| What the task asks |
In the listing that follows, give every line again exactly and omit the pictures.

| Provided data |
============================================================

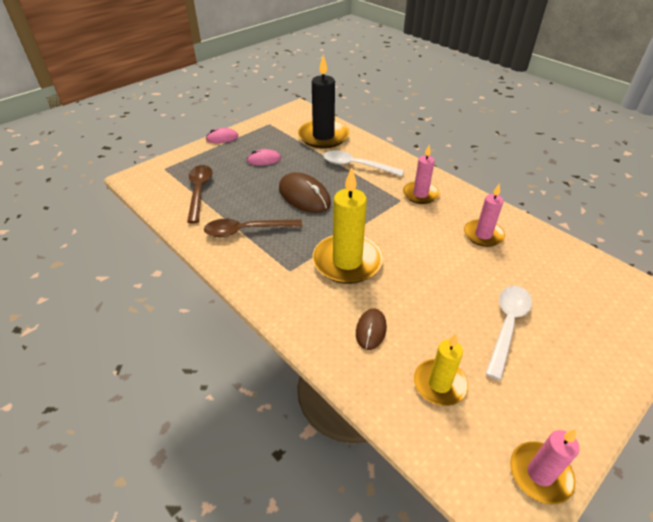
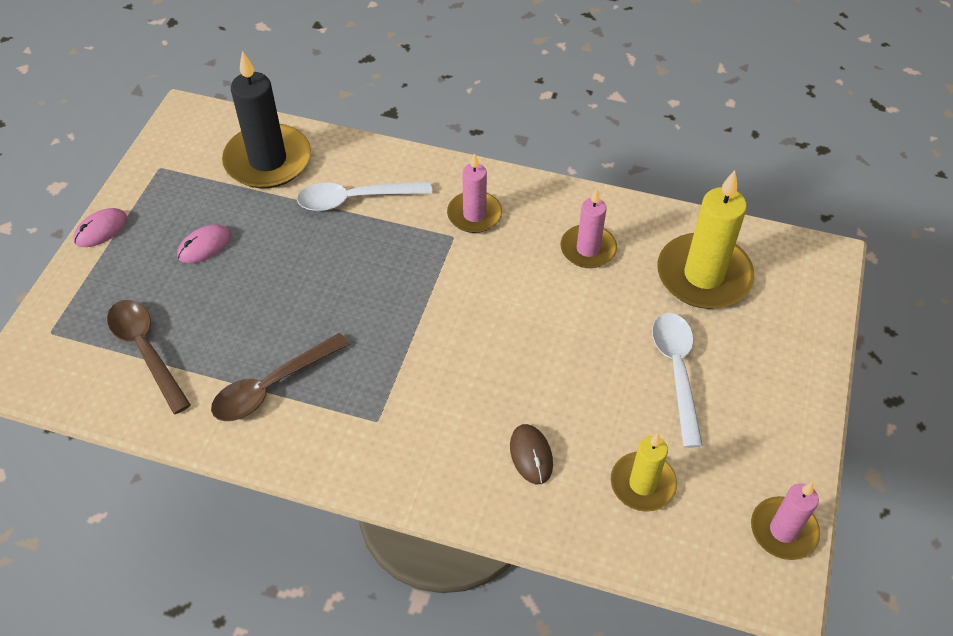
camera: 30 degrees left, 10 degrees up
(304, 196) = (314, 288): brown mouse -> none
(347, 261) = (443, 371): yellow candle -> yellow candle (703, 275)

============================================================

| Exercise response |
camera: 30 degrees left, 10 degrees up
(304, 196) = (314, 288): brown mouse -> none
(347, 261) = (443, 371): yellow candle -> yellow candle (703, 275)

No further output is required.